=== TASK TO COMPLETE ===
Find the line containing "U11: buffer CD4050" in the entries below. Restate it and each line after it, word for word, up to and including the line containing "U13: XNOR 74HC266".

=== SUPPLIED MATERIAL ===
+--
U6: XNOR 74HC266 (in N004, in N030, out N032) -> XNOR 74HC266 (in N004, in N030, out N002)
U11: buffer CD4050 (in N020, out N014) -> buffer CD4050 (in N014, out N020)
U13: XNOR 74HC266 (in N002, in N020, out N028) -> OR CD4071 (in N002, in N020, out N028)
+--
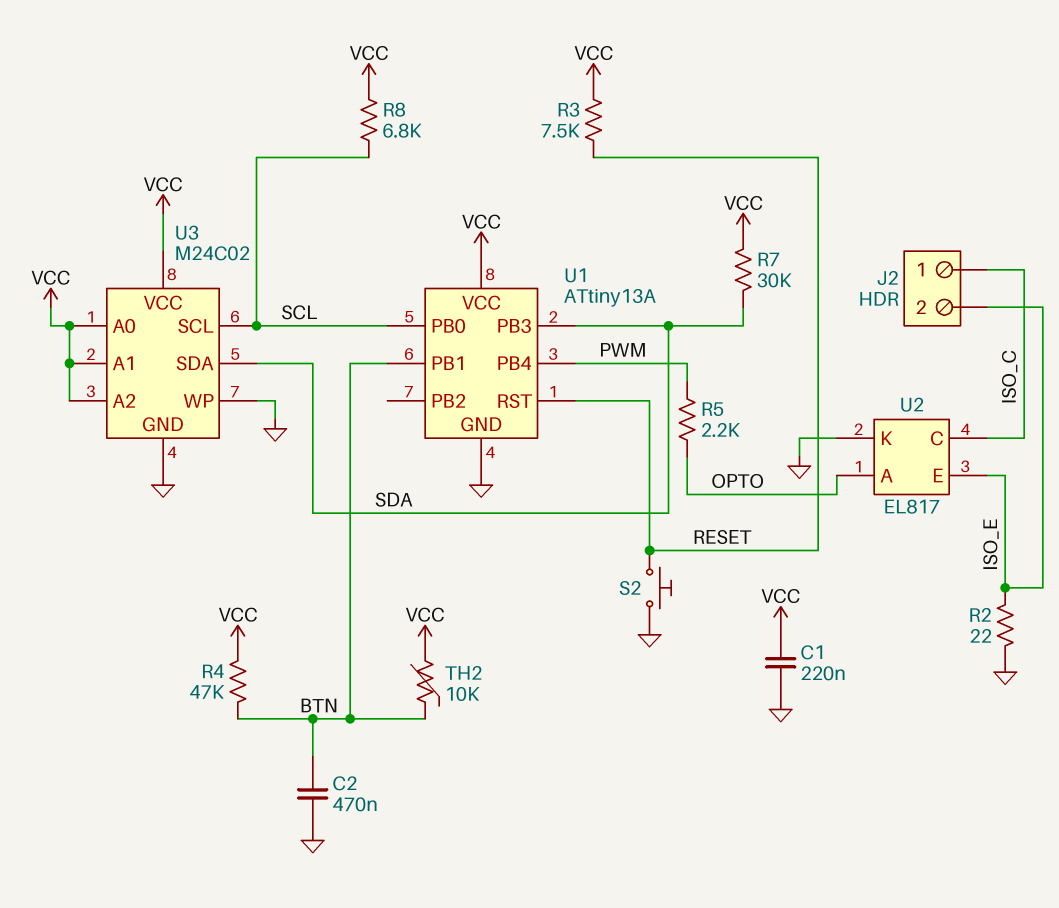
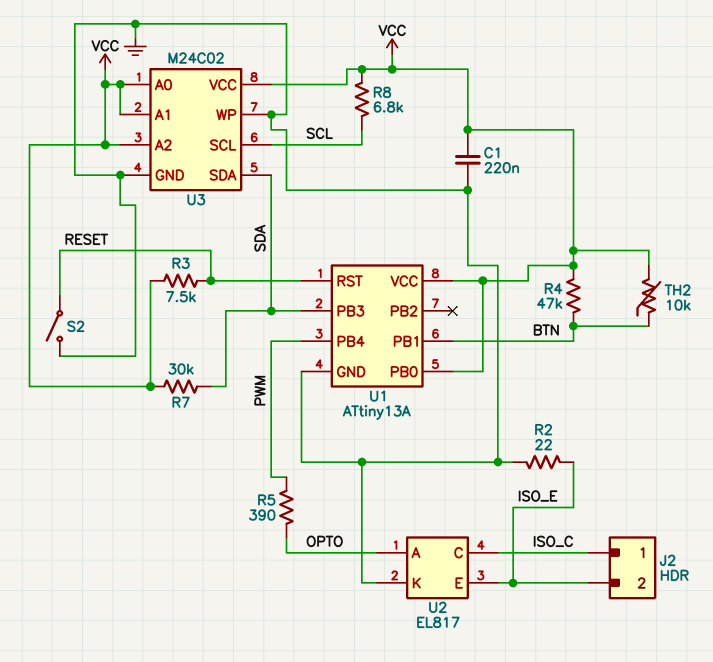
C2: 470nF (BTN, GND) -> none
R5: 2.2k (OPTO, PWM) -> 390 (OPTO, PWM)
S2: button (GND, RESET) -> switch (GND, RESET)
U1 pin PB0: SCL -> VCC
+--
=== SOLUTION FOR THIS PROBLEM ===
U11: buffer CD4050 (in N020, out N014) -> buffer CD4050 (in N014, out N020)
U13: XNOR 74HC266 (in N002, in N020, out N028) -> OR CD4071 (in N002, in N020, out N028)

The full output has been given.